◆ GOAL OF THE EXERCISE
Go to the line holding "green semicircle: (15, 107)" in the data below. Return it and each line after it through the last, exactly, and skip the pictures.

◆ DATA PROVIDED
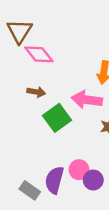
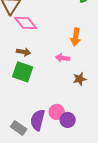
pink arrow: (87, 100) -> (63, 58), size x0.6
green square: (57, 118) -> (23, 72), moved, turned -35

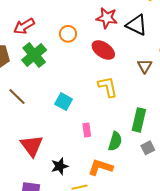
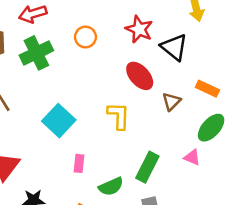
red ellipse: (103, 50) -> (140, 76), moved
cyan square: (64, 102) -> (59, 121), size x1.4
green semicircle: (115, 141) -> (111, 187), turned 36

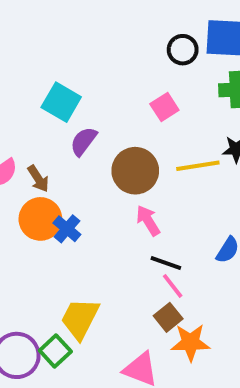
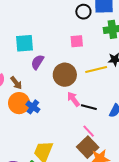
cyan square: (61, 102) -> (25, 43), turned -30
pink square: (164, 107) -> (77, 41), turned 32
black line: (166, 263) -> (89, 107), moved
brown square: (168, 317) -> (88, 147), size x1.5

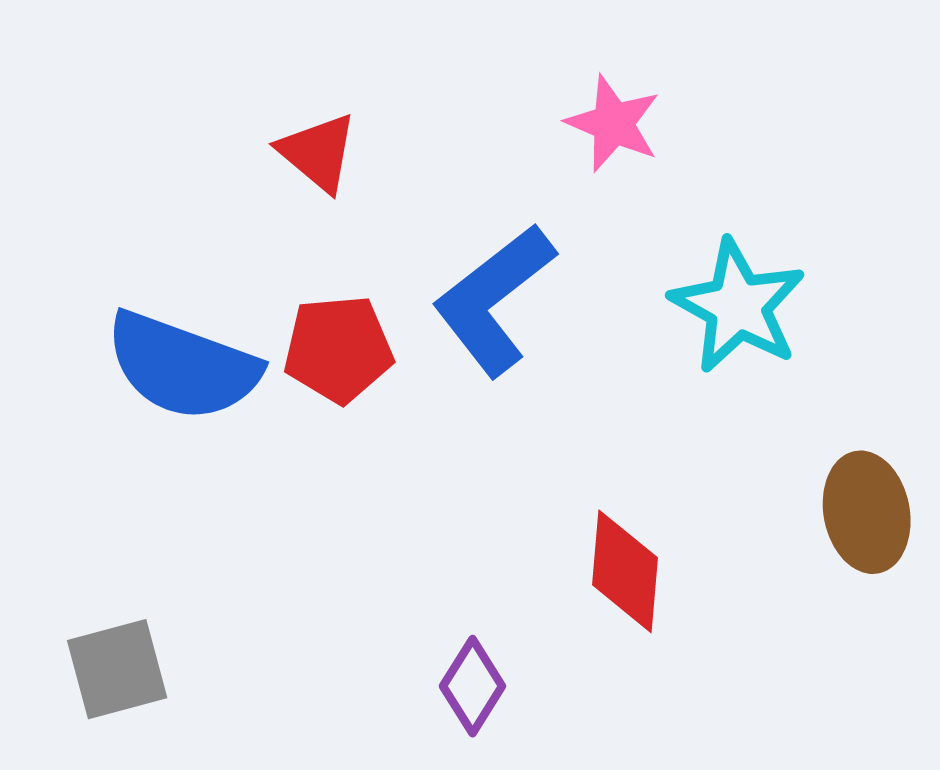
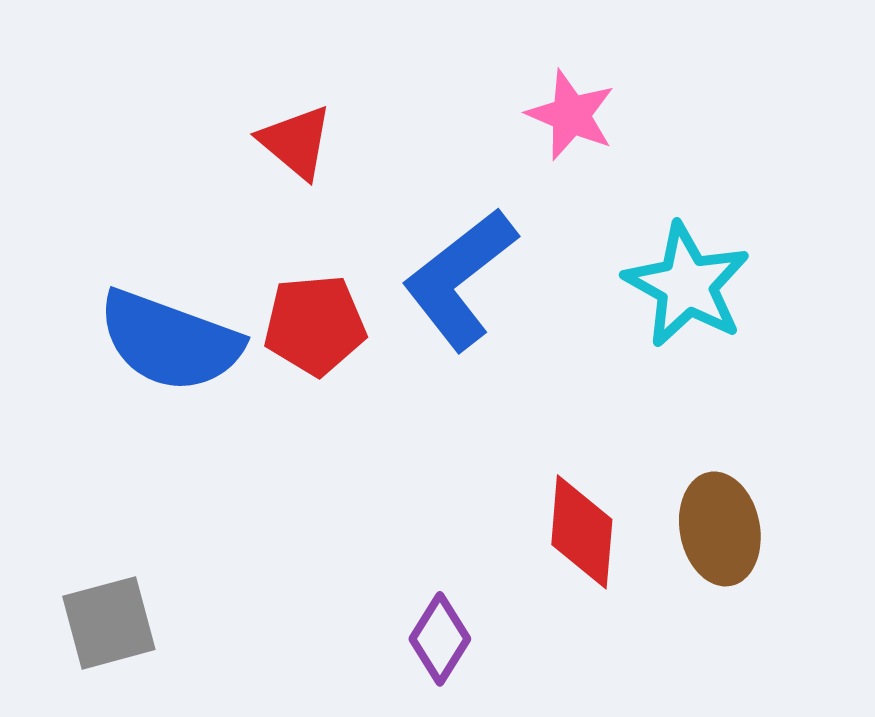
brown ellipse: (867, 512) -> (720, 529), moved

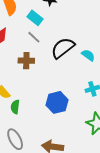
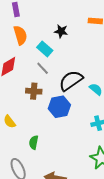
blue hexagon: (57, 102) -> (59, 107), moved
green semicircle: (15, 107) -> (34, 142), moved

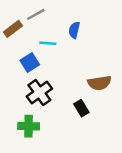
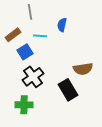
gray line: (36, 14) -> (30, 12), turned -70
brown rectangle: (13, 29) -> (13, 35), moved
black rectangle: (81, 108) -> (68, 90), size x1.5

◆ SOLUTION
green semicircle: (15, 107) -> (34, 142), moved

gray line: (36, 14) -> (30, 12), turned -70
brown rectangle: (13, 29) -> (13, 35), moved
black rectangle: (81, 108) -> (68, 90), size x1.5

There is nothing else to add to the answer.